▶ WHAT TO PRODUCE: Revise the lines below by changing every "*MM92" to "*MM120" and leaving the rest untouched.

***** ENTRIES SHOWN *****

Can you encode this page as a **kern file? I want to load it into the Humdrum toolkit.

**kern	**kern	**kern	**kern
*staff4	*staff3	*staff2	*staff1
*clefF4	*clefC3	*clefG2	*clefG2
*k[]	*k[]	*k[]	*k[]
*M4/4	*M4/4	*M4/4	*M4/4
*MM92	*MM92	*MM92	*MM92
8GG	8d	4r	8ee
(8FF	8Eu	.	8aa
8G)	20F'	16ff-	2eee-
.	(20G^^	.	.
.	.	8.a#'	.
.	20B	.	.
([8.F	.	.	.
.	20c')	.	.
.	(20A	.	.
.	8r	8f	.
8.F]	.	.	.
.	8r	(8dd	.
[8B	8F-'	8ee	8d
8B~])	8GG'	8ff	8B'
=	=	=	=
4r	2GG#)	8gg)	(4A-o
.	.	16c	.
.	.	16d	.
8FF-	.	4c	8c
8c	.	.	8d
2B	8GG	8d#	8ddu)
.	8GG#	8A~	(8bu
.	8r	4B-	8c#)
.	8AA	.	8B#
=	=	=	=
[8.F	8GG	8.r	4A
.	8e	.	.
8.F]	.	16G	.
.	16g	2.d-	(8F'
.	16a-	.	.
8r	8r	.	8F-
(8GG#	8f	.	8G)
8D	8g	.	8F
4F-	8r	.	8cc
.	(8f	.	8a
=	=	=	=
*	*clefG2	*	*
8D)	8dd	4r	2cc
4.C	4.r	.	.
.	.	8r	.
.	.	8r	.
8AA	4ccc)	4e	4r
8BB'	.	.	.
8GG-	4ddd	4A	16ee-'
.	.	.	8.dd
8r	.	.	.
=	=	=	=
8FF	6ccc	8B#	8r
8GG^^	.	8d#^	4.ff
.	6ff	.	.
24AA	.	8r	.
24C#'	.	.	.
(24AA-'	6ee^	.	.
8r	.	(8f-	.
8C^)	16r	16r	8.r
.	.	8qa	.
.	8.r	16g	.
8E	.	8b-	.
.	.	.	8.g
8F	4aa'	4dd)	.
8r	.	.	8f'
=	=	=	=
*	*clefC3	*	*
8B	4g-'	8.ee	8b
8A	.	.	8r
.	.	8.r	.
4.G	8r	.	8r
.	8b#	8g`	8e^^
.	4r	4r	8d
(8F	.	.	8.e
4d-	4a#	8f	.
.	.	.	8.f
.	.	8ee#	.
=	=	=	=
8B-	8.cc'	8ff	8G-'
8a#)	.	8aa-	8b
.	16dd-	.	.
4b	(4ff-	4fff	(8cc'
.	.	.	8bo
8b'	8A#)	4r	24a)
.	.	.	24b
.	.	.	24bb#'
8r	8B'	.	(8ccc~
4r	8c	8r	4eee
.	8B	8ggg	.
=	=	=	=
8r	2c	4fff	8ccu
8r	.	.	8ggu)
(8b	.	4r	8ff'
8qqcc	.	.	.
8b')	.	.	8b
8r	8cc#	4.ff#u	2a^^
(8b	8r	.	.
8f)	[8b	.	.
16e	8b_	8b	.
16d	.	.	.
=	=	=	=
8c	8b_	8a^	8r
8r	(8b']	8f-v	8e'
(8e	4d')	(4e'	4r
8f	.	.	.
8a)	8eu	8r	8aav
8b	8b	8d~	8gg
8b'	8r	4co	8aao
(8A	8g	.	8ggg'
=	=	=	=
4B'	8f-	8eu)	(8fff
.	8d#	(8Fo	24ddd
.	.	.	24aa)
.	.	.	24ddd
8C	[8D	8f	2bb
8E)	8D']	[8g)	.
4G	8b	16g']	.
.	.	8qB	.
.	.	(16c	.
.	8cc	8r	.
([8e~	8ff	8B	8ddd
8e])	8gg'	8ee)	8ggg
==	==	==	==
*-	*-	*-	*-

*****

▶ SOLUTION TO THIS EXERCISE:
Can you encode this page as a **kern file? I want to load it into the Humdrum toolkit.

**kern	**kern	**kern	**kern
*staff4	*staff3	*staff2	*staff1
*clefF4	*clefC3	*clefG2	*clefG2
*k[]	*k[]	*k[]	*k[]
*M4/4	*M4/4	*M4/4	*M4/4
*MM120	*MM120	*MM120	*MM120
8GG	8d	4r	8ee
(8FF	8Eu	.	8aa
8G)	20F'	16ff-	2eee-
.	(20G^^	.	.
.	.	8.a#'	.
.	20B	.	.
([8.F	.	.	.
.	20c')	.	.
.	(20A	.	.
.	8r	8f	.
8.F]	.	.	.
.	8r	(8dd	.
[8B	8F-'	8ee	8d
8B~])	8GG'	8ff	8B'
=	=	=	=
4r	2GG#)	8gg)	(4A-o
.	.	16c	.
.	.	16d	.
8FF-	.	4c	8c
8c	.	.	8d
2B	8GG	8d#	8ddu)
.	8GG#	8A~	(8bu
.	8r	4B-	8c#)
.	8AA	.	8B#
=	=	=	=
[8.F	8GG	8.r	4A
.	8e	.	.
8.F]	.	16G	.
.	16g	2.d-	(8F'
.	16a-	.	.
8r	8r	.	8F-
(8GG#	8f	.	8G)
8D	8g	.	8F
4F-	8r	.	8cc
.	(8f	.	8a
=	=	=	=
*	*clefG2	*	*
8D)	8dd	4r	2cc
4.C	4.r	.	.
.	.	8r	.
.	.	8r	.
8AA	4ccc)	4e	4r
8BB'	.	.	.
8GG-	4ddd	4A	16ee-'
.	.	.	8.dd
8r	.	.	.
=	=	=	=
8FF	6ccc	8B#	8r
8GG^^	.	8d#^	4.ff
.	6ff	.	.
24AA	.	8r	.
24C#'	.	.	.
(24AA-'	6ee^	.	.
8r	.	(8f-	.
8C^)	16r	16r	8.r
.	.	8qa	.
.	8.r	16g	.
8E	.	8b-	.
.	.	.	8.g
8F	4aa'	4dd)	.
8r	.	.	8f'
=	=	=	=
*	*clefC3	*	*
8B	4g-'	8.ee	8b
8A	.	.	8r
.	.	8.r	.
4.G	8r	.	8r
.	8b#	8g`	8e^^
.	4r	4r	8d
(8F	.	.	8.e
4d-	4a#	8f	.
.	.	.	8.f
.	.	8ee#	.
=	=	=	=
8B-	8.cc'	8ff	8G-'
8a#)	.	8aa-	8b
.	16dd-	.	.
4b	(4ff-	4fff	(8cc'
.	.	.	8bo
8b'	8A#)	4r	24a)
.	.	.	24b
.	.	.	24bb#'
8r	8B'	.	(8ccc~
4r	8c	8r	4eee
.	8B	8ggg	.
=	=	=	=
8r	2c	4fff	8ccu
8r	.	.	8ggu)
(8b	.	4r	8ff'
8qqcc	.	.	.
8b')	.	.	8b
8r	8cc#	4.ff#u	2a^^
(8b	8r	.	.
8f)	[8b	.	.
16e	8b_	8b	.
16d	.	.	.
=	=	=	=
8c	8b_	8a^	8r
8r	(8b']	8f-v	8e'
(8e	4d')	(4e'	4r
8f	.	.	.
8a)	8eu	8r	8aav
8b	8b	8d~	8gg
8b'	8r	4co	8aao
(8A	8g	.	8ggg'
=	=	=	=
4B'	8f-	8eu)	(8fff
.	8d#	(8Fo	24ddd
.	.	.	24aa)
.	.	.	24ddd
8C	[8D	8f	2bb
8E)	8D']	[8g)	.
4G	8b	16g']	.
.	.	8qB	.
.	.	(16c	.
.	8cc	8r	.
([8e~	8ff	8B	8ddd
8e])	8gg'	8ee)	8ggg
==	==	==	==
*-	*-	*-	*-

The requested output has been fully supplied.